**Activity**
Could you quote, exactly as they stand, the lines running from the one with "orange arrow: rotated" to the final line of the material?

━━━ Excerpted data ━━━

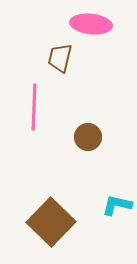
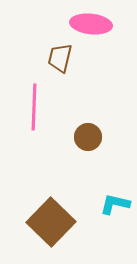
cyan L-shape: moved 2 px left, 1 px up
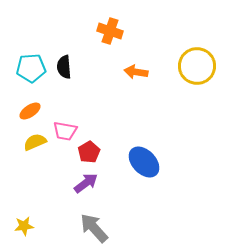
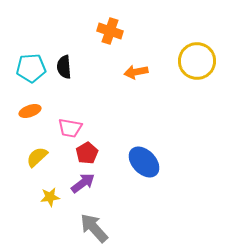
yellow circle: moved 5 px up
orange arrow: rotated 20 degrees counterclockwise
orange ellipse: rotated 15 degrees clockwise
pink trapezoid: moved 5 px right, 3 px up
yellow semicircle: moved 2 px right, 15 px down; rotated 20 degrees counterclockwise
red pentagon: moved 2 px left, 1 px down
purple arrow: moved 3 px left
yellow star: moved 26 px right, 29 px up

━━━

**Solution to this exercise**
orange arrow: rotated 20 degrees counterclockwise
orange ellipse: rotated 15 degrees clockwise
pink trapezoid: moved 5 px right, 3 px up
yellow semicircle: moved 2 px right, 15 px down; rotated 20 degrees counterclockwise
red pentagon: moved 2 px left, 1 px down
purple arrow: moved 3 px left
yellow star: moved 26 px right, 29 px up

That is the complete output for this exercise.